(RECORDED INFORMATION Opens)

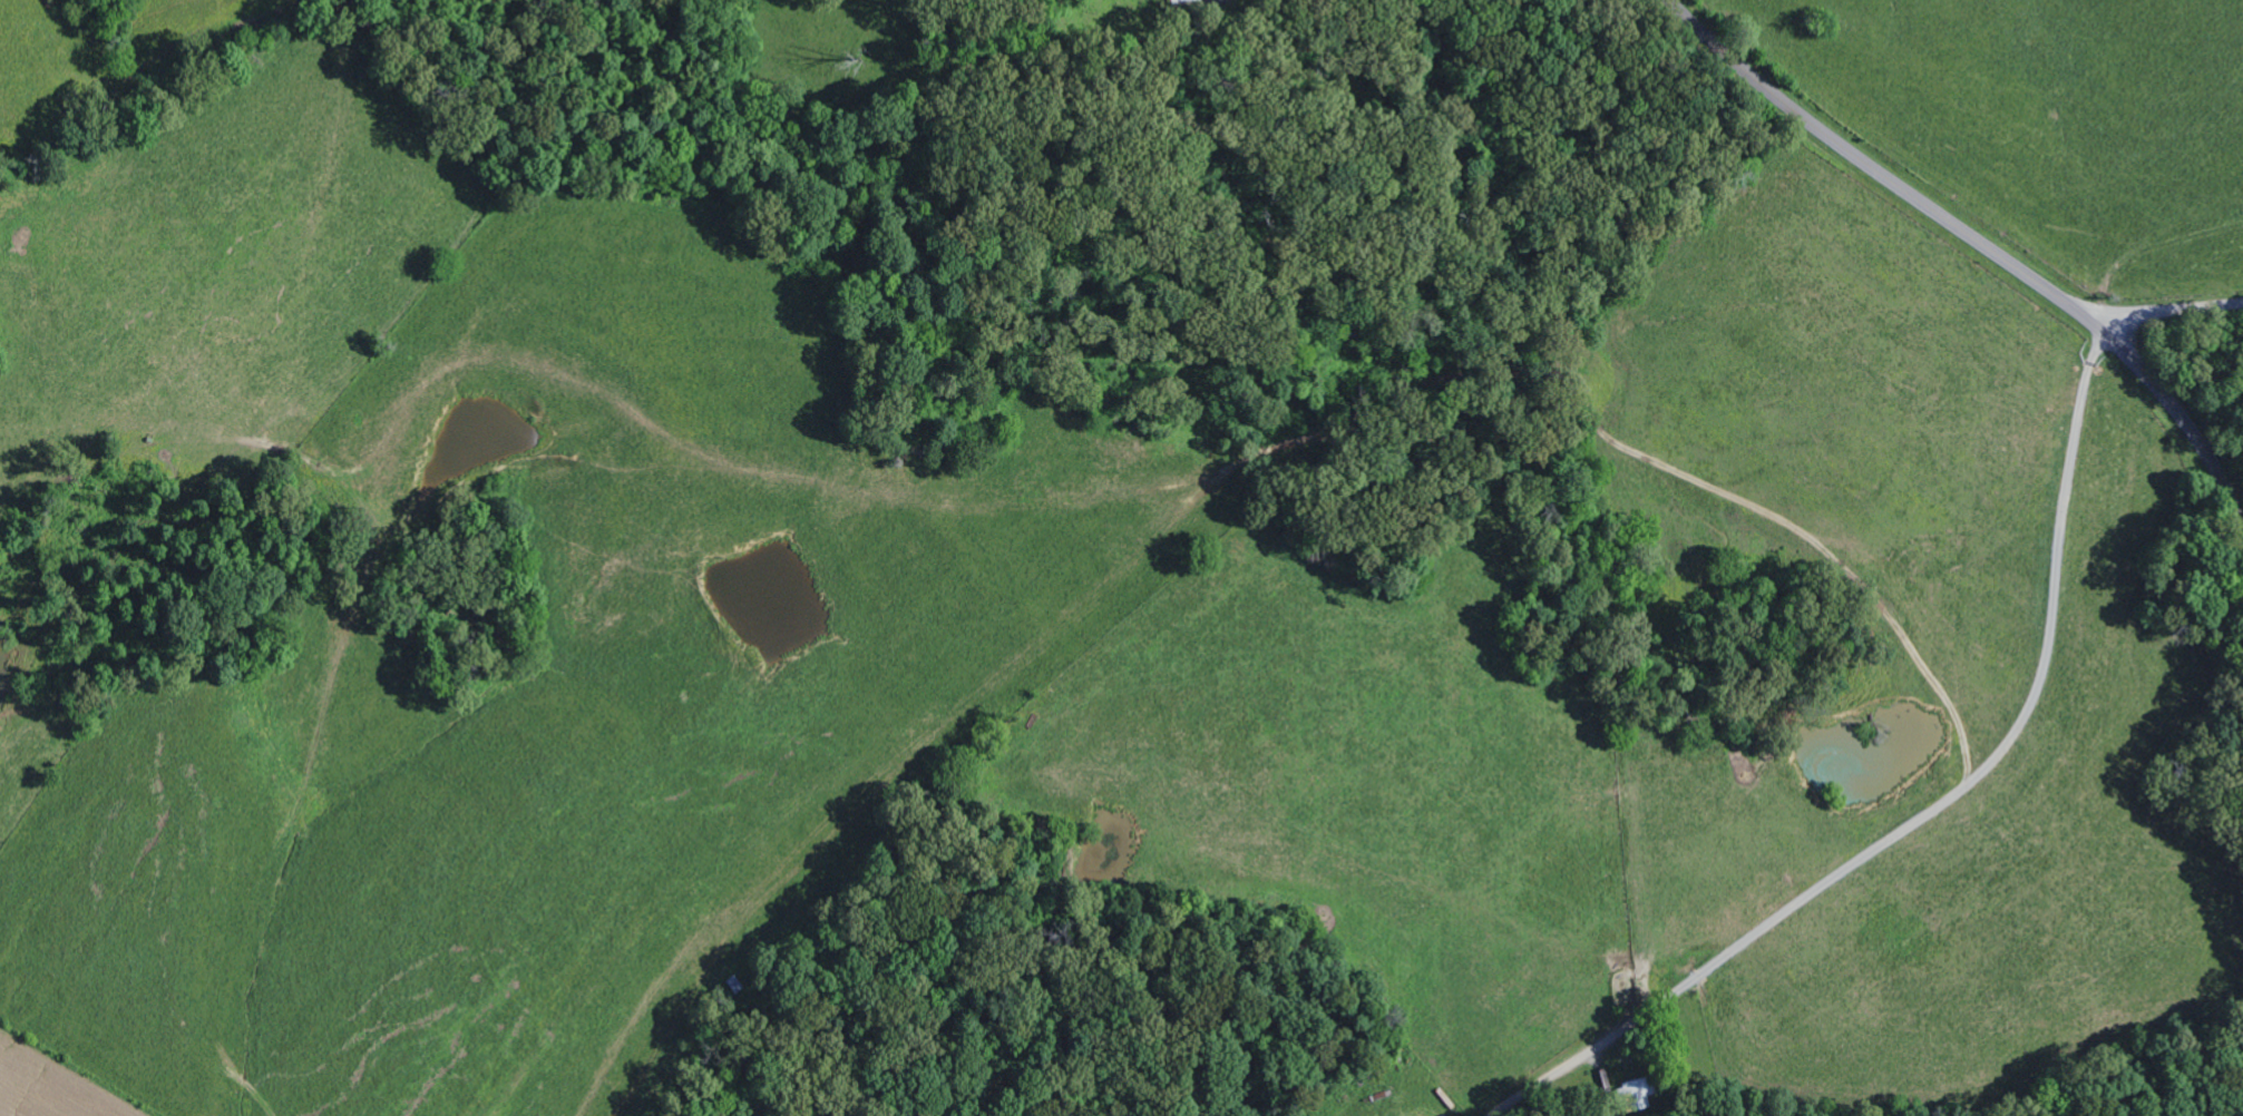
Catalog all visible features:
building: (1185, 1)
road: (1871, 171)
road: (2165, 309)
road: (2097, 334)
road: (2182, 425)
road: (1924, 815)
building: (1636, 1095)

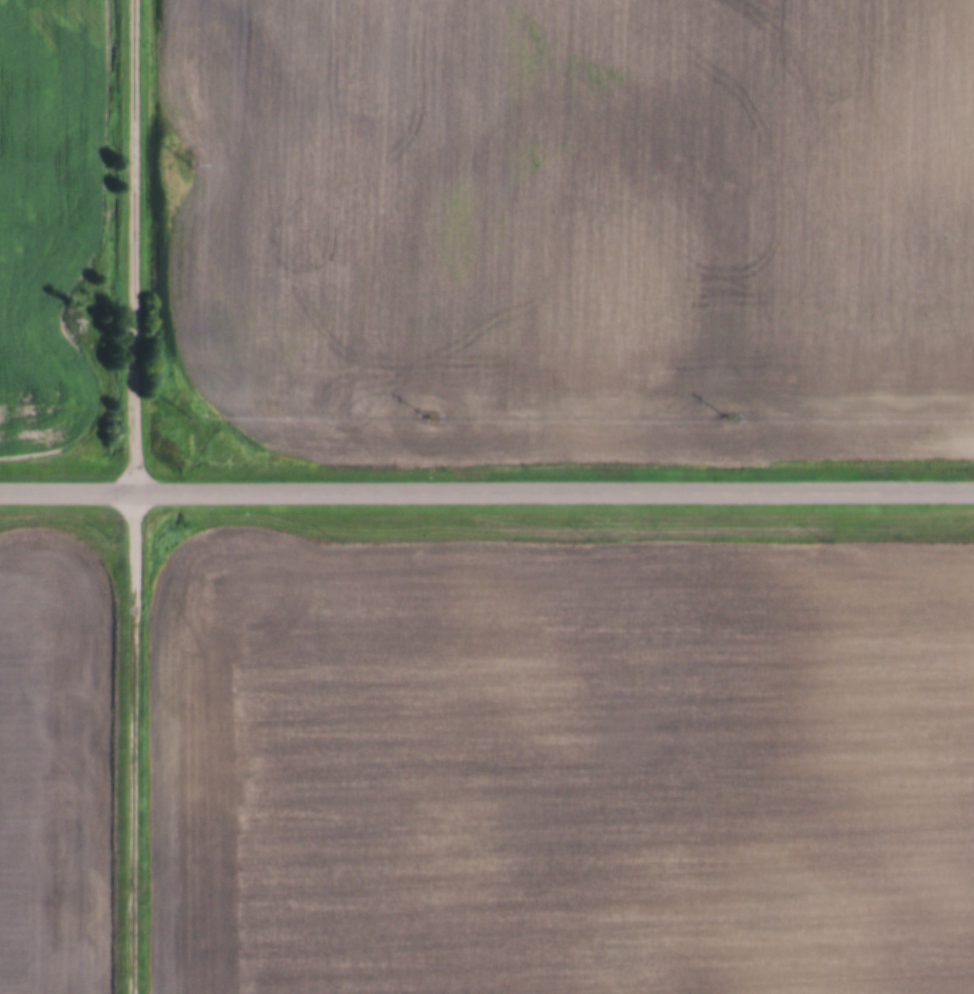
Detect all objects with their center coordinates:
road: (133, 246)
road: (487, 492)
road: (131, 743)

(RECORDED INFORMATION Closes)

Text only, no pictures: copy every entry exactly.

ANSWER BOX:
Catalog all visible features:
building: (1185, 1)
road: (1871, 171)
road: (2165, 309)
road: (2097, 334)
road: (2182, 425)
road: (1924, 815)
building: (1636, 1095)

Detect all objects with their center coordinates:
road: (133, 246)
road: (487, 492)
road: (131, 743)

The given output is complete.